> TRY IT:
Transcribe the whole listing exactly, but do not carry over its pictures.

> GIVEN DATA:
-----
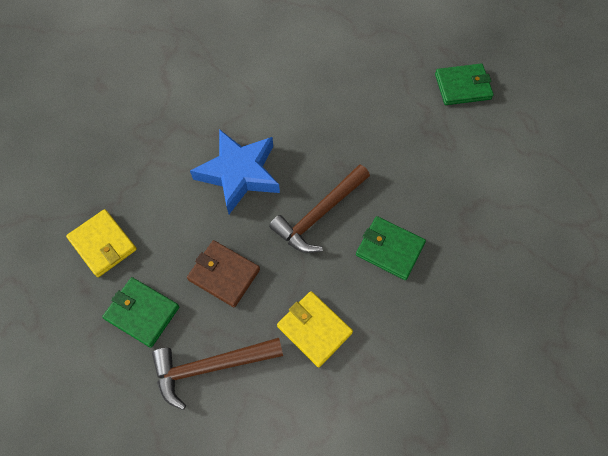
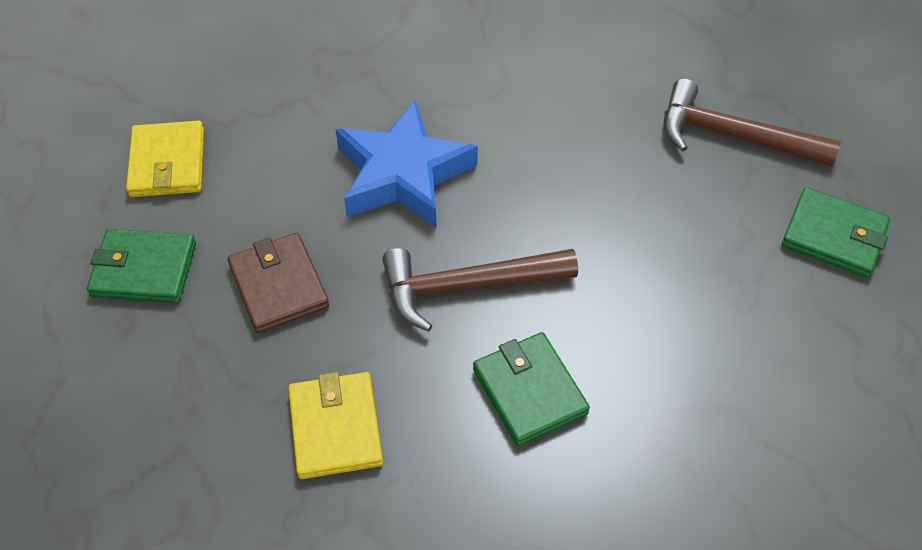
camera: 35 degrees right, 10 degrees down
(142, 313) = (144, 269): green wallet -> green wallet turned 60 degrees counterclockwise
(211, 367) = (168, 386): brown hammer -> brown hammer (733, 136)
-----
> SOLUTION BELOW:
camera: 35 degrees right, 10 degrees down
(142, 313) = (144, 269): green wallet -> green wallet turned 60 degrees counterclockwise
(211, 367) = (168, 386): brown hammer -> brown hammer (733, 136)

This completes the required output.